• What this task involves: Each record should be given again exactly, and any picture in it left out.

• Recorded data:
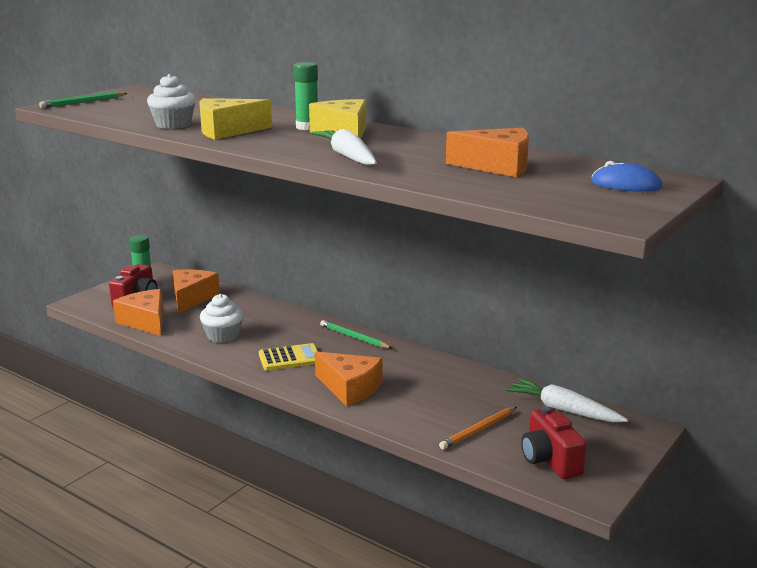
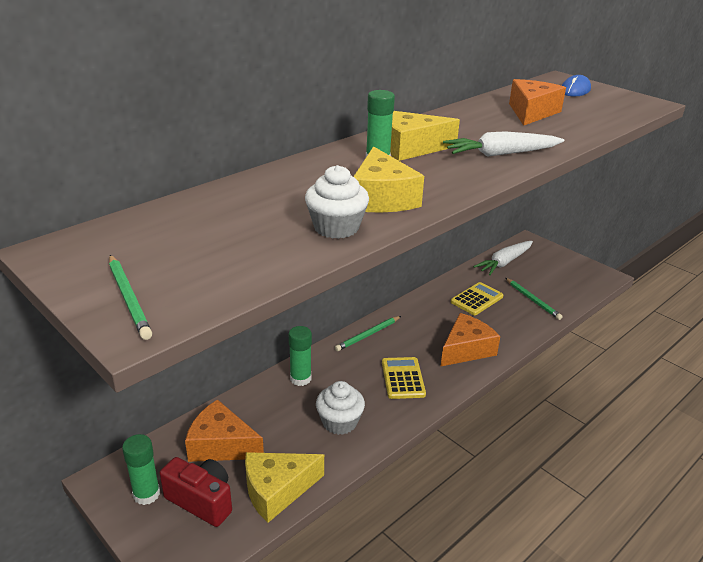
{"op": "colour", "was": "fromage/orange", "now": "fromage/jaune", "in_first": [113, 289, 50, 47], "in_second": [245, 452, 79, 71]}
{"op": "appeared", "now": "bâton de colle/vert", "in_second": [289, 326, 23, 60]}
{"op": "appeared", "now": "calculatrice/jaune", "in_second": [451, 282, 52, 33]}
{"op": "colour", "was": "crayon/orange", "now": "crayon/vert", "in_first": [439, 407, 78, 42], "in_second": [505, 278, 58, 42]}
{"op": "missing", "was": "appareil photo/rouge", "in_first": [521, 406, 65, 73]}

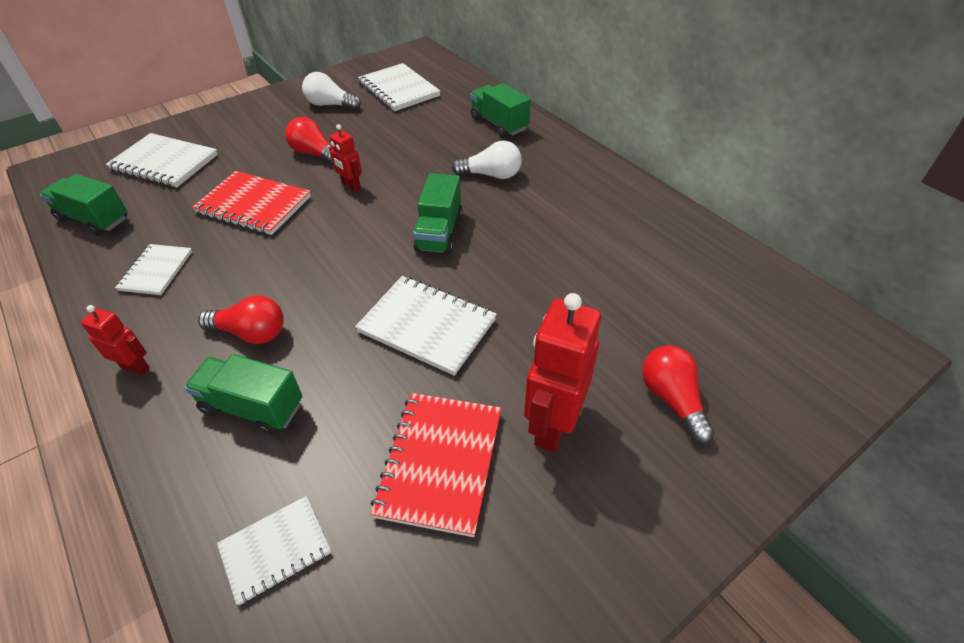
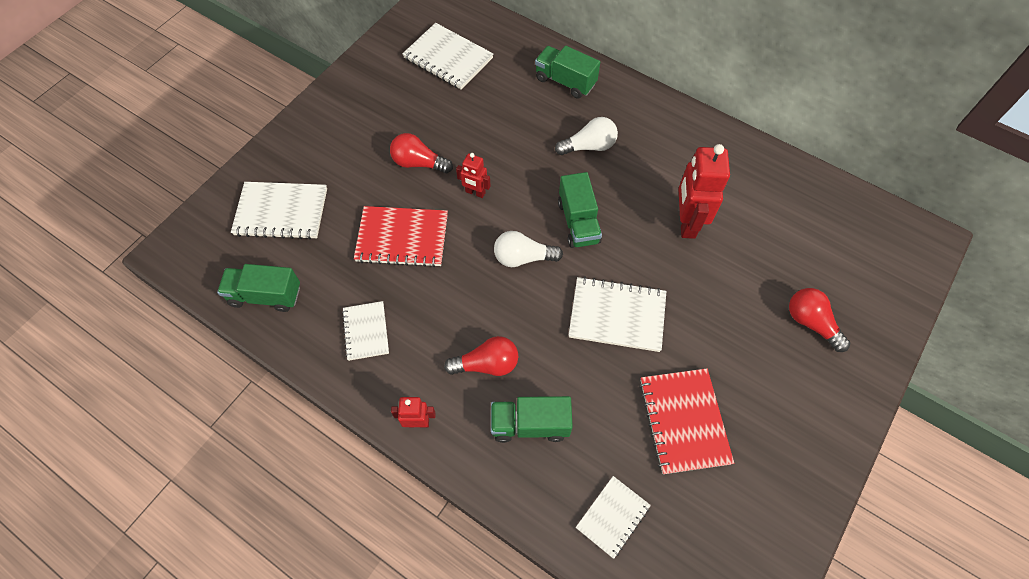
{"op": "relocated", "was": "ampoule/blanc", "in_first": [302, 72, 59, 38], "in_second": [494, 231, 69, 36]}
{"op": "relocated", "was": "robot/rouge", "in_first": [524, 293, 77, 159], "in_second": [678, 144, 52, 95]}

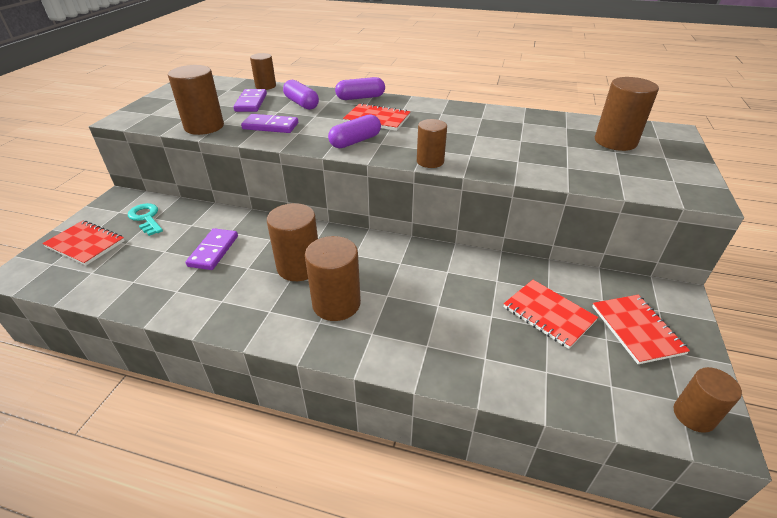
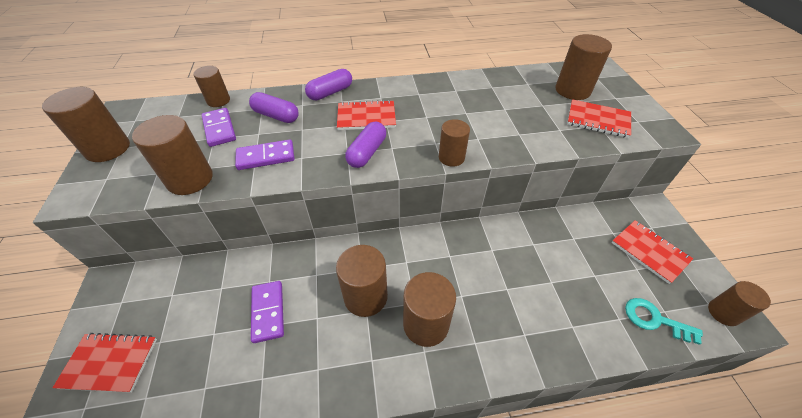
{"op": "appeared", "now": "cylindre/marron", "in_second": [42, 87, 88, 75]}
{"op": "relocated", "was": "carnet/rouge", "in_first": [503, 280, 95, 69], "in_second": [567, 99, 64, 39]}
{"op": "relocated", "was": "clé/turquoise", "in_first": [128, 203, 35, 33], "in_second": [625, 298, 78, 47]}

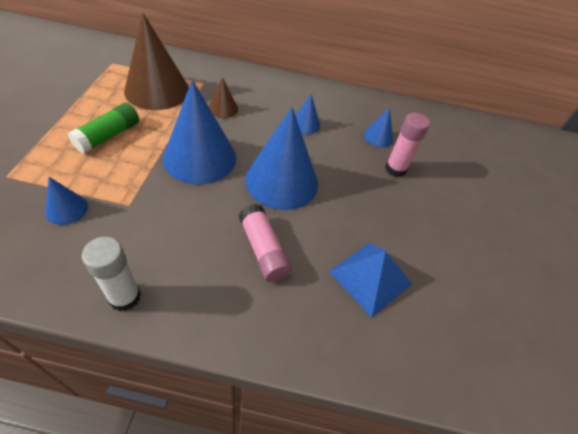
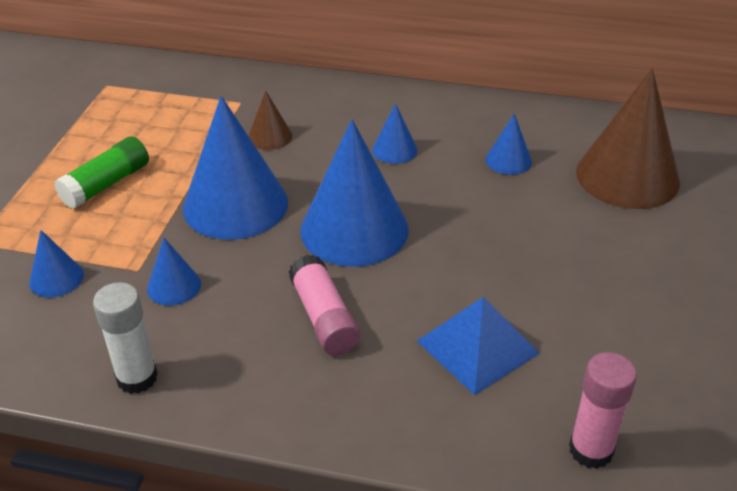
{"op": "appeared", "now": "cône/bleu", "in_second": [147, 238, 54, 68]}
{"op": "relocated", "was": "bâton de colle/rose", "in_first": [385, 113, 45, 64], "in_second": [569, 352, 68, 117]}
{"op": "relocated", "was": "cône/marron", "in_first": [124, 13, 65, 97], "in_second": [576, 68, 104, 141]}

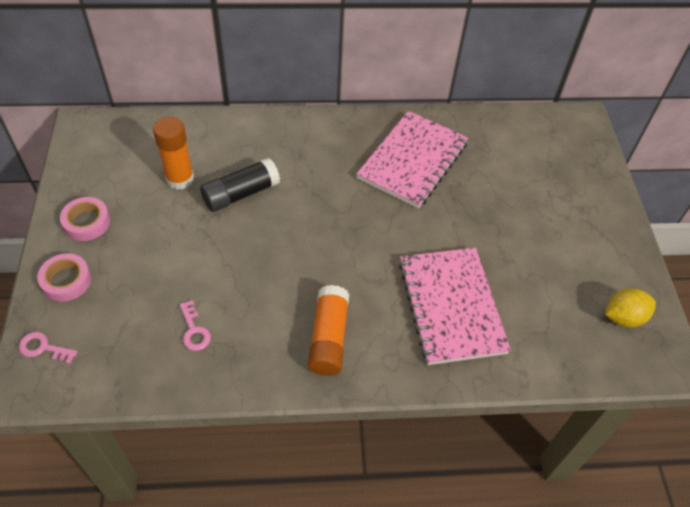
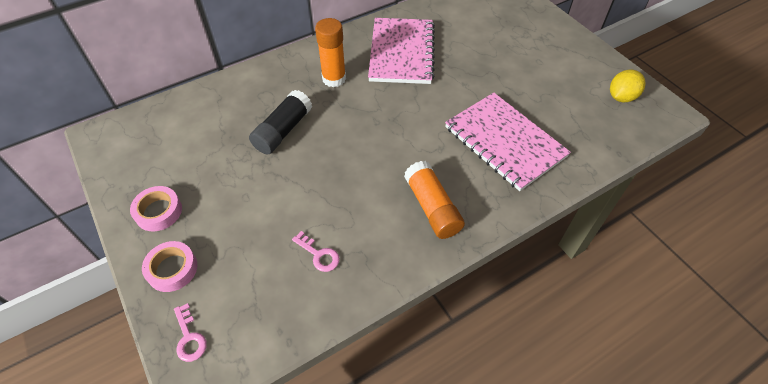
{"op": "spun", "was": "clé/rose", "in_first": [19, 332, 59, 32], "in_second": [174, 303, 33, 59], "clockwise": -105}
{"op": "relocated", "was": "bâton de colle/orange", "in_first": [153, 117, 41, 73], "in_second": [315, 18, 31, 69]}

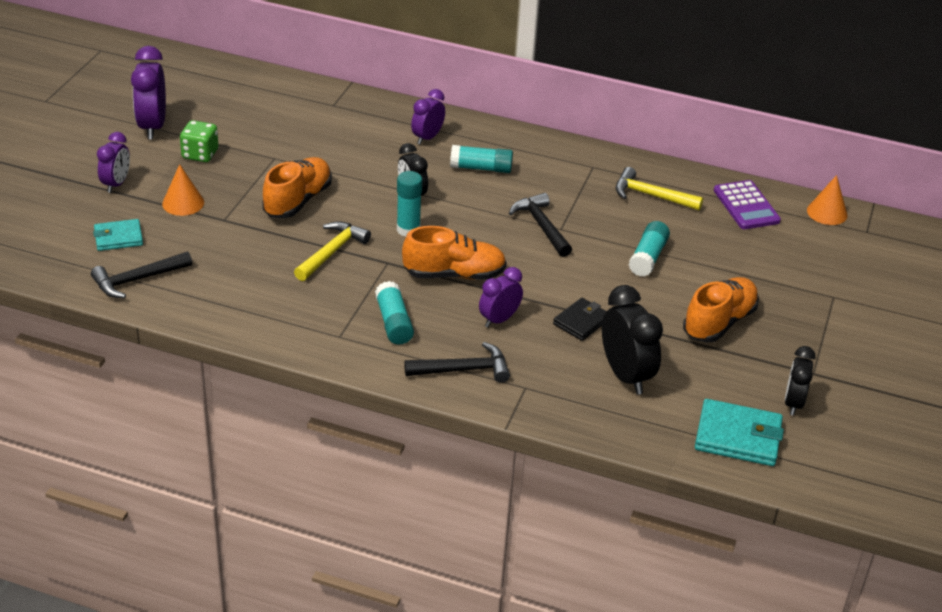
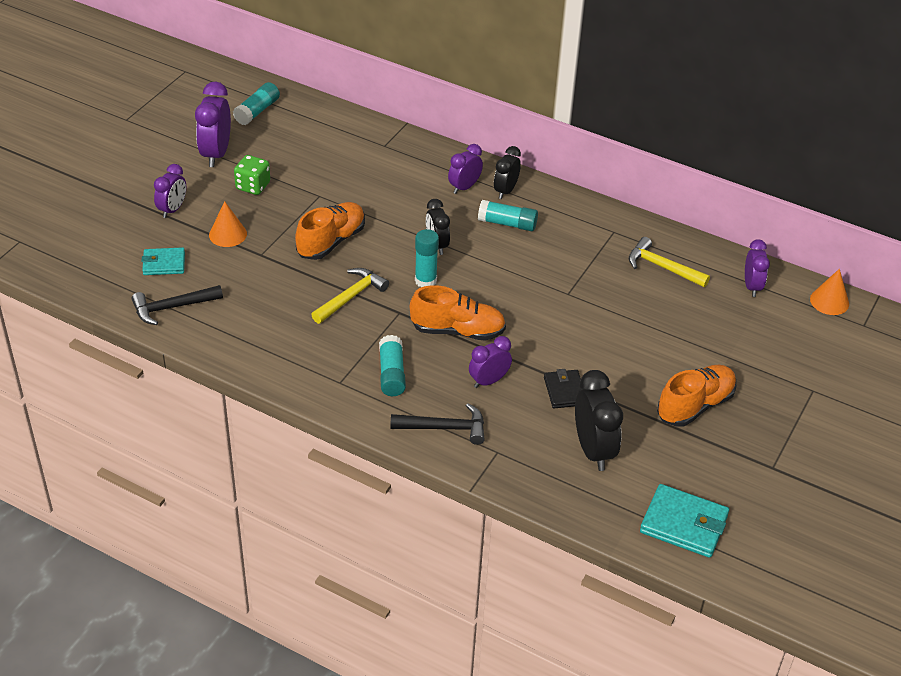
{"op": "relocated", "was": "bâton de colle/turquoise", "in_first": [629, 221, 41, 56], "in_second": [233, 82, 47, 43]}
{"op": "relocated", "was": "réveil/noir", "in_first": [785, 346, 31, 70], "in_second": [494, 146, 27, 53]}
{"op": "spun", "was": "portefeuille/noir", "in_first": [553, 298, 54, 43], "in_second": [544, 369, 38, 40], "clockwise": -60}
{"op": "exchanged", "was": "calculatrice/violet", "now": "réveil/violet", "in_first": [714, 180, 67, 49], "in_second": [745, 239, 25, 58]}
{"op": "missing", "was": "marteau/noir", "in_first": [509, 193, 63, 64]}

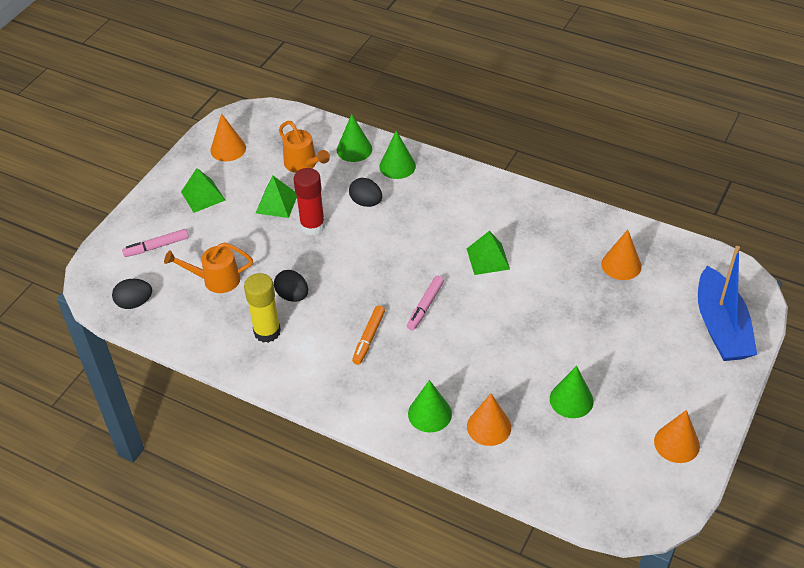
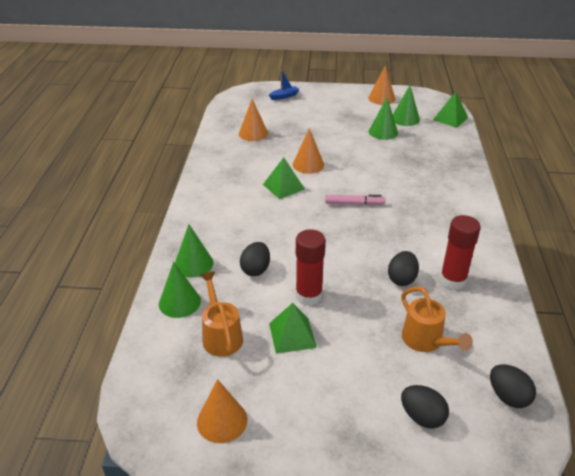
{"op": "spun", "was": "arrosoir/orange", "in_first": [279, 121, 51, 52], "in_second": [200, 272, 43, 85], "clockwise": -45}
{"op": "size", "was": "bateau/bleu", "in_first": [698, 246, 59, 115], "in_second": [269, 70, 31, 30], "ratio": 0.43}
{"op": "relocated", "was": "cône/orange", "in_first": [467, 394, 44, 52], "in_second": [293, 128, 31, 46]}
{"op": "relocated", "was": "cône/vert", "in_first": [408, 380, 44, 52], "in_second": [393, 85, 27, 41]}
{"op": "exchanged", "was": "feutre/rose", "now": "œuf/noir", "in_first": [122, 229, 67, 28], "in_second": [401, 385, 48, 44]}
{"op": "relocated", "was": "pyramide/vert", "in_first": [181, 168, 44, 45], "in_second": [433, 92, 35, 36]}
{"op": "colour", "was": "bâton de colle/jaune", "now": "bâton de colle/rouge", "in_first": [244, 273, 37, 70], "in_second": [440, 215, 41, 75]}
{"op": "missing", "was": "feutre/orange", "in_first": [352, 306, 33, 59]}

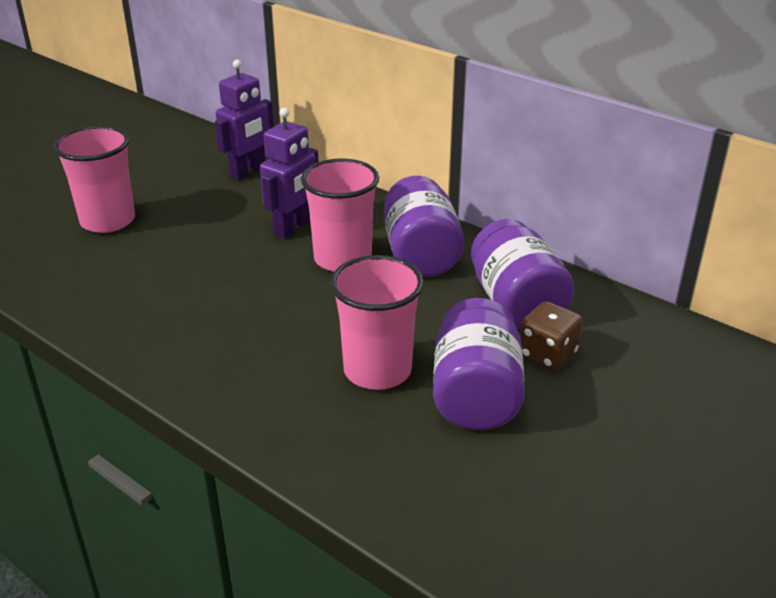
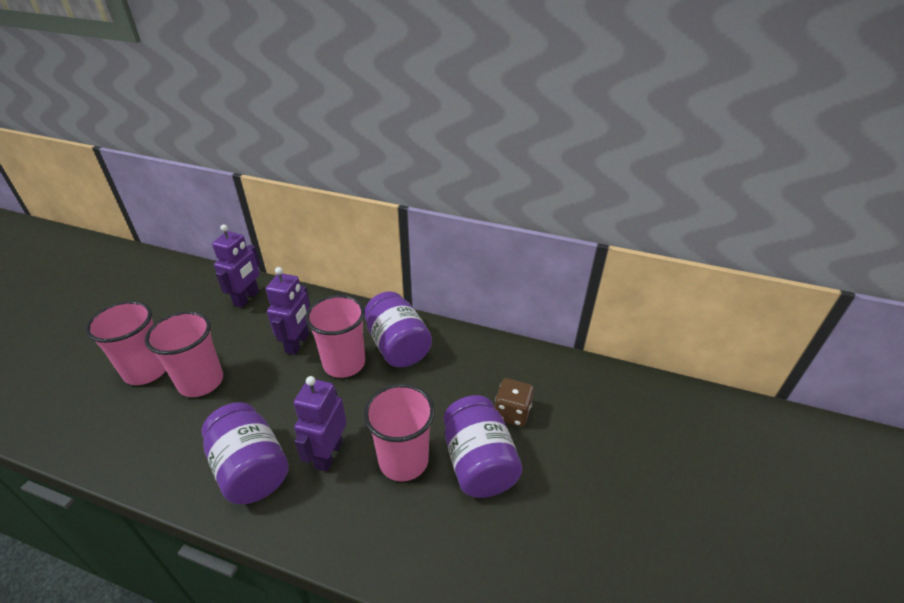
{"op": "appeared", "now": "gobelet/rose", "in_second": [145, 311, 78, 86]}
{"op": "relocated", "was": "bocal/violet", "in_first": [471, 219, 103, 110], "in_second": [202, 402, 87, 102]}
{"op": "appeared", "now": "robot/violet", "in_second": [294, 376, 53, 96]}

• Answer box:
{"op": "colour", "was": "fromage/orange", "now": "fromage/jaune", "in_first": [113, 289, 50, 47], "in_second": [245, 452, 79, 71]}
{"op": "appeared", "now": "bâton de colle/vert", "in_second": [289, 326, 23, 60]}
{"op": "appeared", "now": "calculatrice/jaune", "in_second": [451, 282, 52, 33]}
{"op": "colour", "was": "crayon/orange", "now": "crayon/vert", "in_first": [439, 407, 78, 42], "in_second": [505, 278, 58, 42]}
{"op": "missing", "was": "appareil photo/rouge", "in_first": [521, 406, 65, 73]}

{"op": "relocated", "was": "ampoule/blanc", "in_first": [302, 72, 59, 38], "in_second": [494, 231, 69, 36]}
{"op": "relocated", "was": "robot/rouge", "in_first": [524, 293, 77, 159], "in_second": [678, 144, 52, 95]}

{"op": "appeared", "now": "cylindre/marron", "in_second": [42, 87, 88, 75]}
{"op": "relocated", "was": "carnet/rouge", "in_first": [503, 280, 95, 69], "in_second": [567, 99, 64, 39]}
{"op": "relocated", "was": "clé/turquoise", "in_first": [128, 203, 35, 33], "in_second": [625, 298, 78, 47]}

{"op": "appeared", "now": "cône/bleu", "in_second": [147, 238, 54, 68]}
{"op": "relocated", "was": "bâton de colle/rose", "in_first": [385, 113, 45, 64], "in_second": [569, 352, 68, 117]}
{"op": "relocated", "was": "cône/marron", "in_first": [124, 13, 65, 97], "in_second": [576, 68, 104, 141]}

{"op": "spun", "was": "clé/rose", "in_first": [19, 332, 59, 32], "in_second": [174, 303, 33, 59], "clockwise": -105}
{"op": "relocated", "was": "bâton de colle/orange", "in_first": [153, 117, 41, 73], "in_second": [315, 18, 31, 69]}

{"op": "relocated", "was": "bâton de colle/turquoise", "in_first": [629, 221, 41, 56], "in_second": [233, 82, 47, 43]}
{"op": "relocated", "was": "réveil/noir", "in_first": [785, 346, 31, 70], "in_second": [494, 146, 27, 53]}
{"op": "spun", "was": "portefeuille/noir", "in_first": [553, 298, 54, 43], "in_second": [544, 369, 38, 40], "clockwise": -60}
{"op": "exchanged", "was": "calculatrice/violet", "now": "réveil/violet", "in_first": [714, 180, 67, 49], "in_second": [745, 239, 25, 58]}
{"op": "missing", "was": "marteau/noir", "in_first": [509, 193, 63, 64]}

{"op": "spun", "was": "arrosoir/orange", "in_first": [279, 121, 51, 52], "in_second": [200, 272, 43, 85], "clockwise": -45}
{"op": "size", "was": "bateau/bleu", "in_first": [698, 246, 59, 115], "in_second": [269, 70, 31, 30], "ratio": 0.43}
{"op": "relocated", "was": "cône/orange", "in_first": [467, 394, 44, 52], "in_second": [293, 128, 31, 46]}
{"op": "relocated", "was": "cône/vert", "in_first": [408, 380, 44, 52], "in_second": [393, 85, 27, 41]}
{"op": "exchanged", "was": "feutre/rose", "now": "œuf/noir", "in_first": [122, 229, 67, 28], "in_second": [401, 385, 48, 44]}
{"op": "relocated", "was": "pyramide/vert", "in_first": [181, 168, 44, 45], "in_second": [433, 92, 35, 36]}
{"op": "colour", "was": "bâton de colle/jaune", "now": "bâton de colle/rouge", "in_first": [244, 273, 37, 70], "in_second": [440, 215, 41, 75]}
{"op": "missing", "was": "feutre/orange", "in_first": [352, 306, 33, 59]}

{"op": "appeared", "now": "gobelet/rose", "in_second": [145, 311, 78, 86]}
{"op": "relocated", "was": "bocal/violet", "in_first": [471, 219, 103, 110], "in_second": [202, 402, 87, 102]}
{"op": "appeared", "now": "robot/violet", "in_second": [294, 376, 53, 96]}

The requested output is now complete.